Description of the task:
All lines from the one holding "brown mug [518,326,608,417]" through the last line of the entries below must be transcribed exactly, and no others. Pictures do not go in.

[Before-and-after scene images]
------------------------
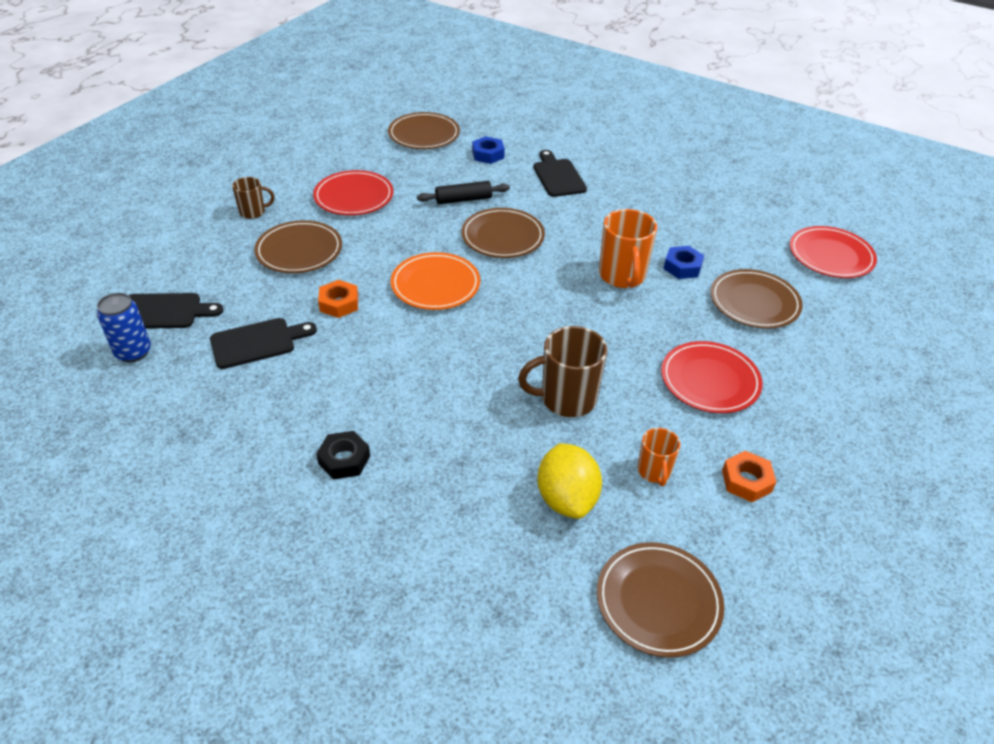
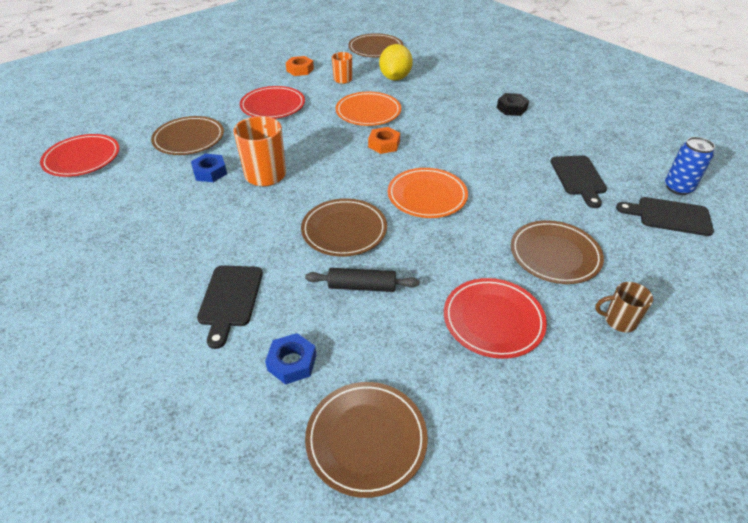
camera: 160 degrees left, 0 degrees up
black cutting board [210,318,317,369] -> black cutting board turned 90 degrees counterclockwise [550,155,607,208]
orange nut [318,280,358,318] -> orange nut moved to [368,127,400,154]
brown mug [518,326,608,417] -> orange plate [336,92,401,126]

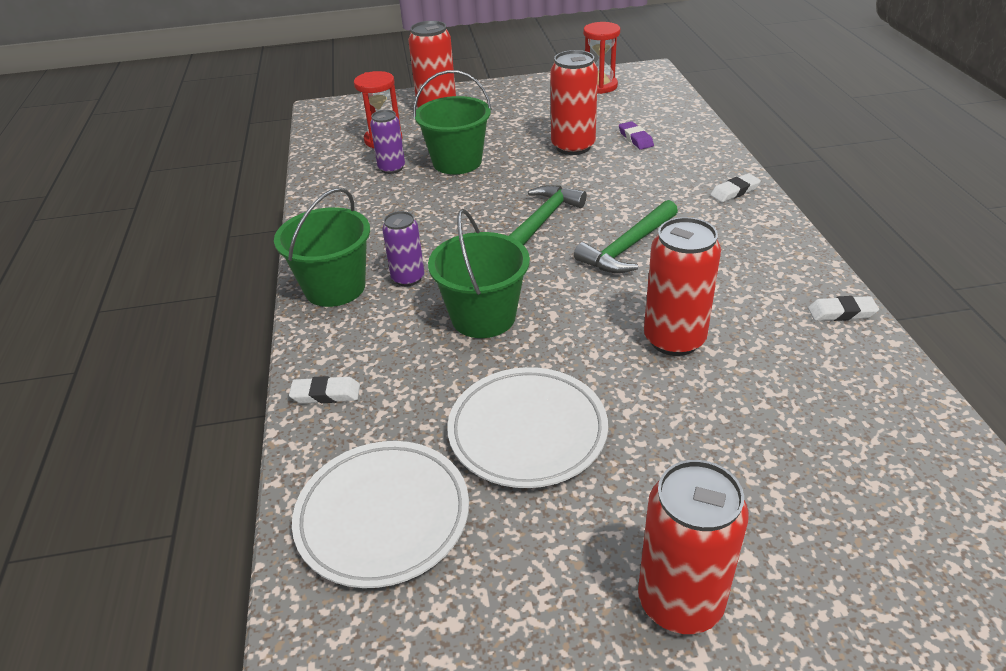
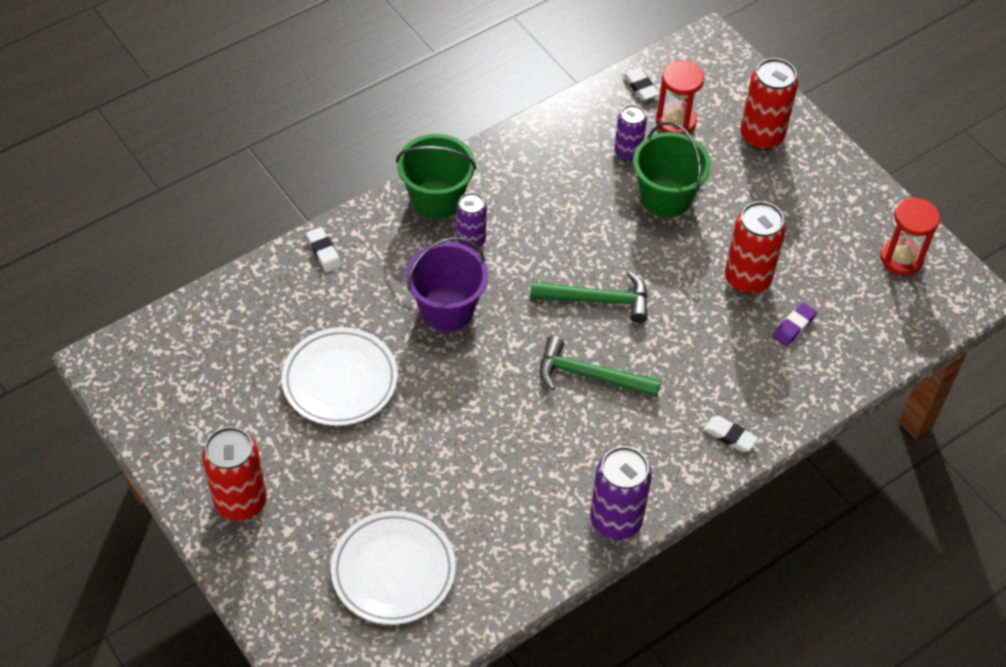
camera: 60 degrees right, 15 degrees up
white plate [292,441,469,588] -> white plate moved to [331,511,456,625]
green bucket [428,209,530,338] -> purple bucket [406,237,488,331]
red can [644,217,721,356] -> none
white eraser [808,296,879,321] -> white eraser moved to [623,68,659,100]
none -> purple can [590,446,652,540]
------------------------
Answer for this exercise:
brown mug [518,326,608,417] -> orange plate [336,92,401,126]

camera: 60 degrees right, 15 degrees up
white plate [292,441,469,588] -> white plate moved to [331,511,456,625]
green bucket [428,209,530,338] -> purple bucket [406,237,488,331]
red can [644,217,721,356] -> none
white eraser [808,296,879,321] -> white eraser moved to [623,68,659,100]
none -> purple can [590,446,652,540]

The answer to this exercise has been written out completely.